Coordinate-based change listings
▽
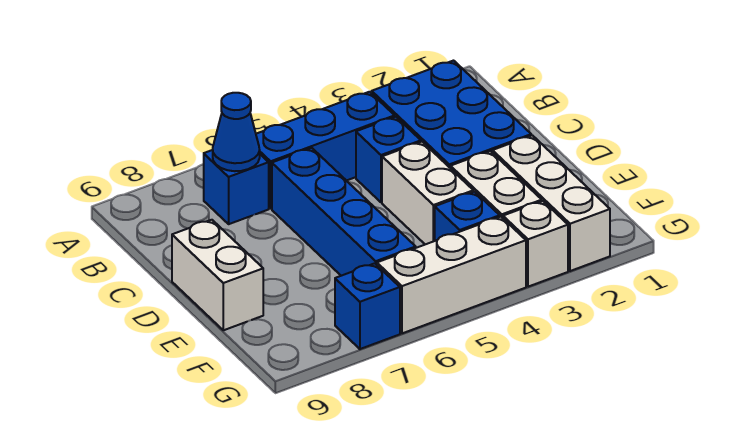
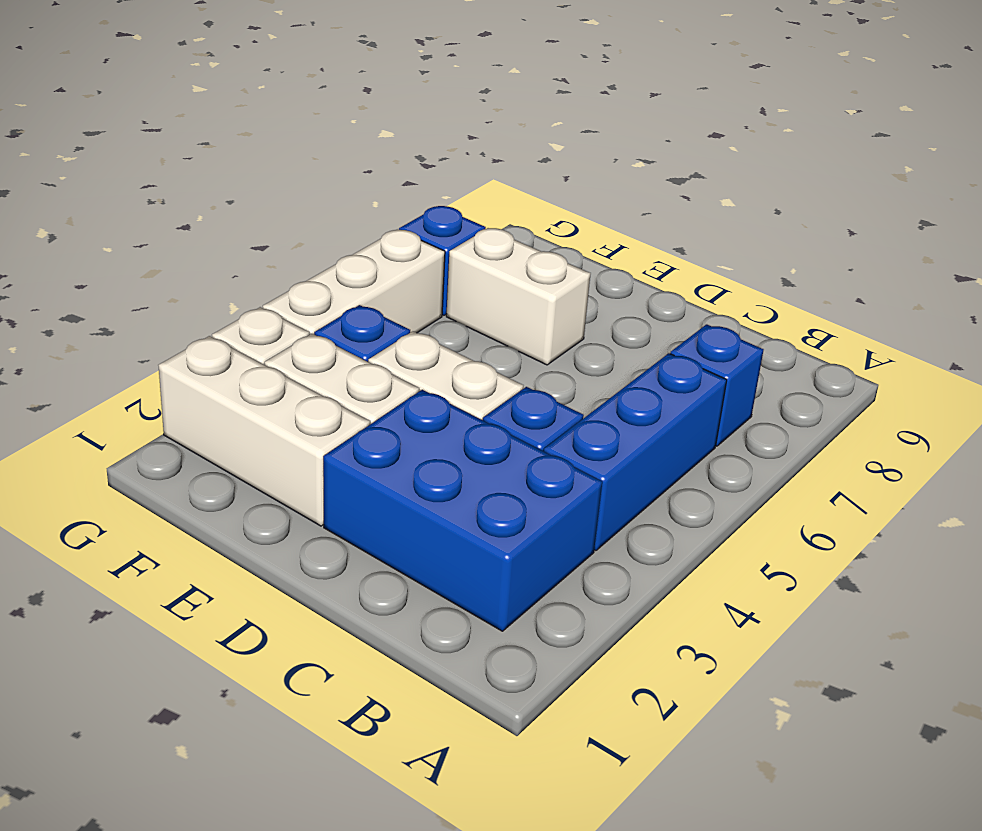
blue 1x1 cone [213,93,260,171] -> none
blue 1x4 brick [272,148,416,276] -> none
white 1x2 brick [172,220,263,330] -> white 1x2 brick moved to [446,228,591,365]

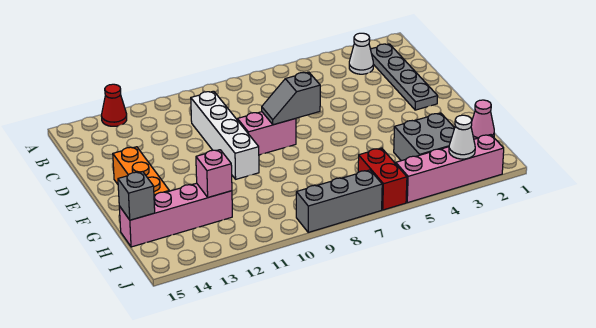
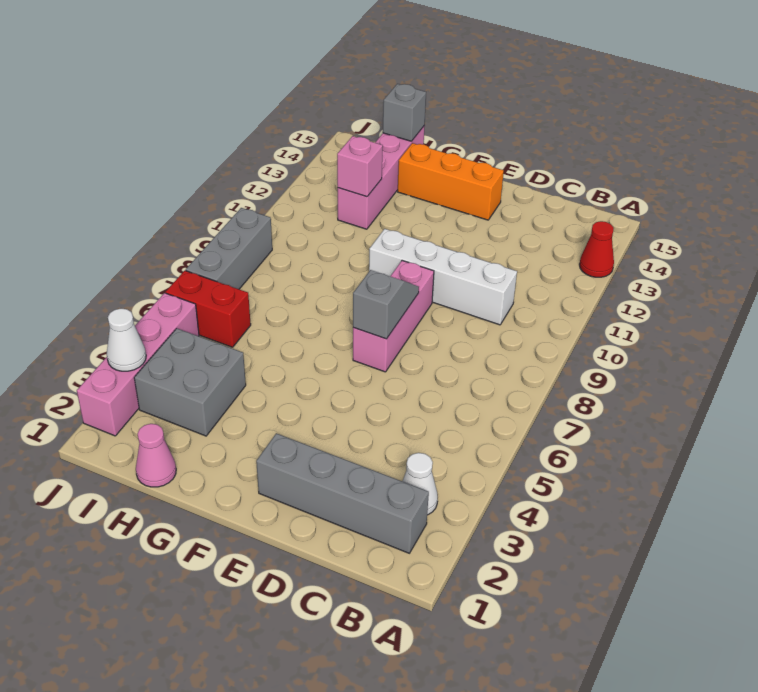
grey 1x4 plate [370,44,438,110] -> grey 1x4 brick [256,433,429,553]
pink 1x2 brick [237,112,296,155] -> pink 1x3 brick [353,261,434,372]

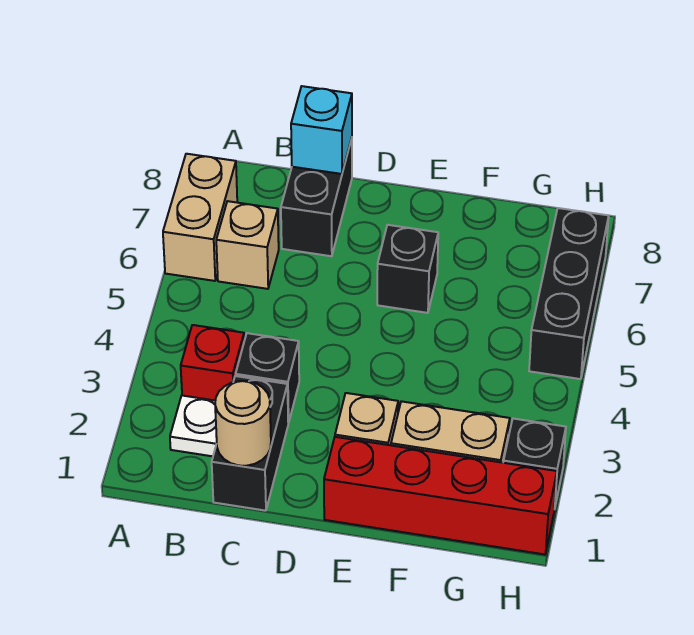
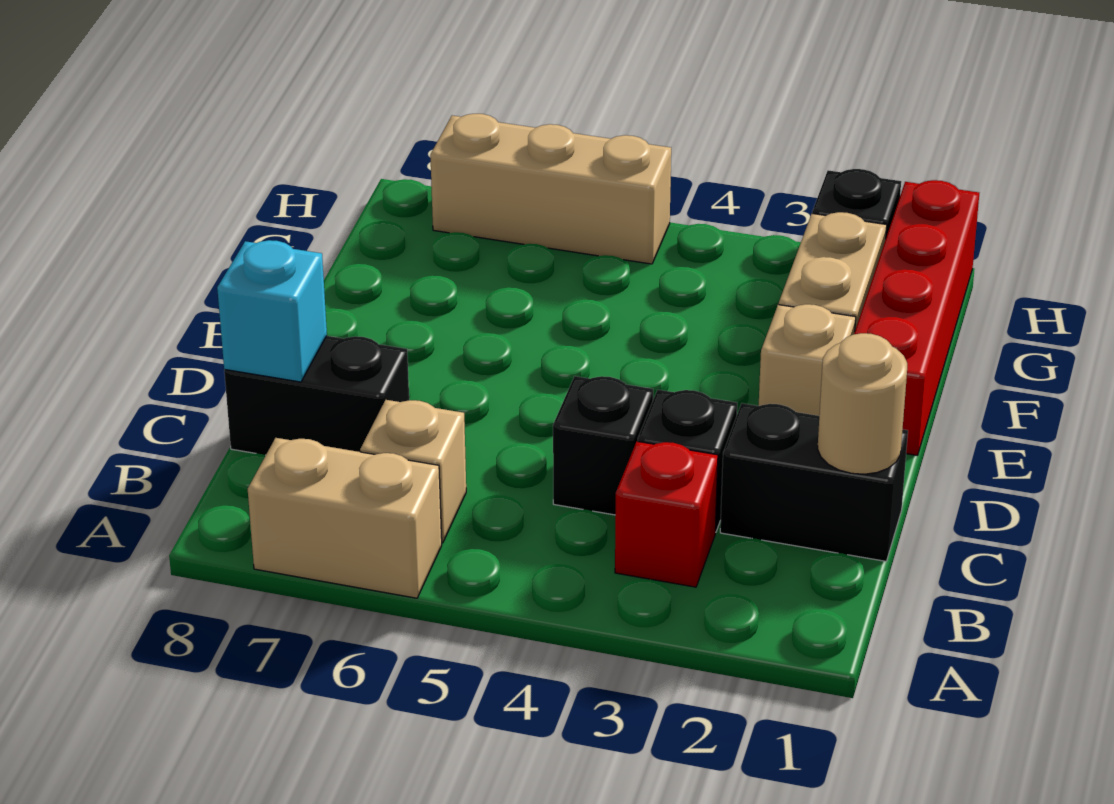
white 1x1 plate [170,396,217,456] -> none
black 1x1 brick [377,225,438,313] -> black 1x1 brick moved to [553,376,653,515]
black 1x3 brick [529,208,609,379] -> tan 1x3 brick [430,114,671,264]

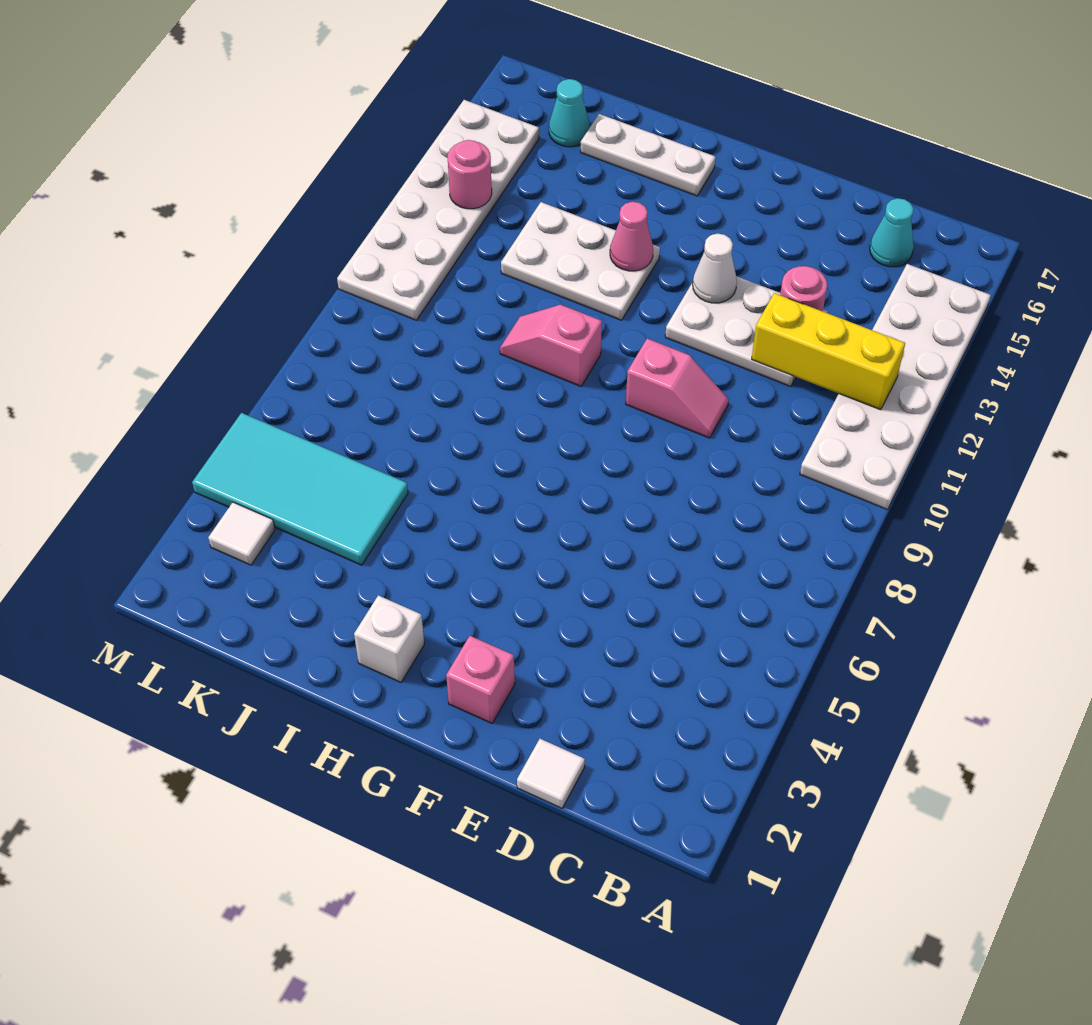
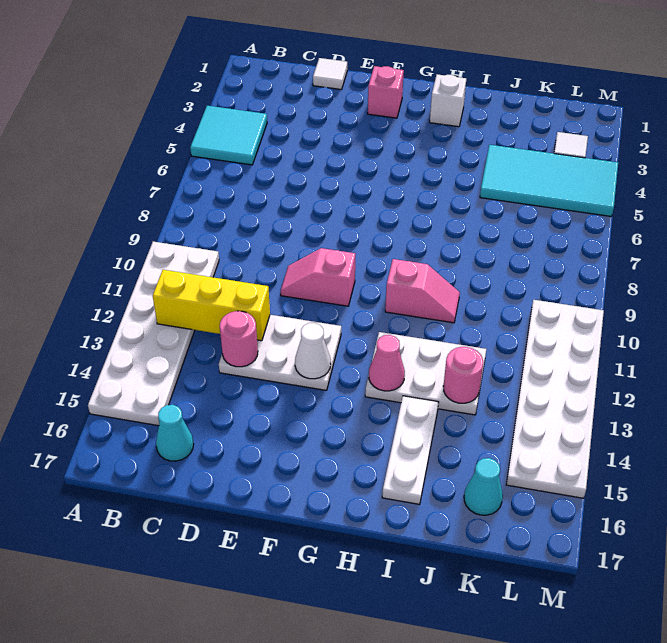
none -> cyan 2x2 tile [190,106,267,165]
white 1x3 plate [581,114,715,196] -> white 1x3 plate turned to [382,396,439,504]
pink 1x1 round brick [448,140,492,209] -> pink 1x1 round brick moved to [443,347,483,403]

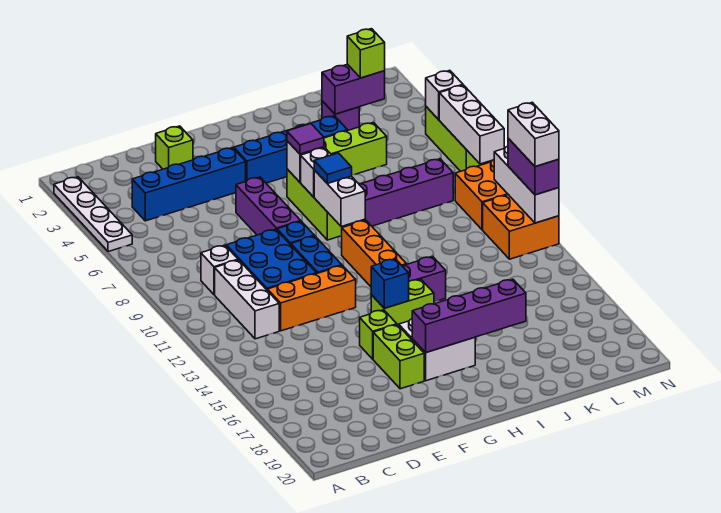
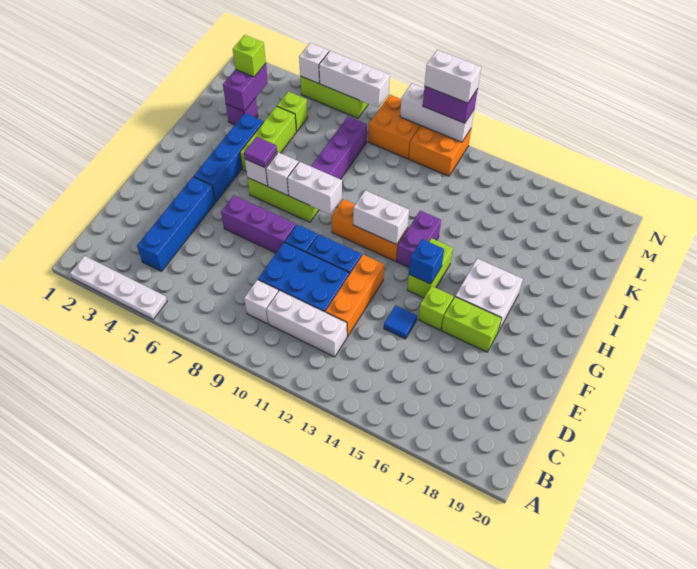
lime 1x1 brick [156,126,193,169] -> lime 1x1 brick moved to [277,91,308,132]
purple 1x4 brick [412,279,526,353] -> none
blue 1x1 tile [314,153,352,184] -> blue 1x1 tile moved to [384,305,417,339]
none -> white 1x2 brick [353,190,409,245]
△
If a line of the data holds the string "none", list it.

TASK ANSWER:
blue 1x1 cone [213,93,260,171] -> none
blue 1x4 brick [272,148,416,276] -> none
white 1x1 plate [170,396,217,456] -> none
none -> cyan 2x2 tile [190,106,267,165]
purple 1x4 brick [412,279,526,353] -> none
none -> white 1x2 brick [353,190,409,245]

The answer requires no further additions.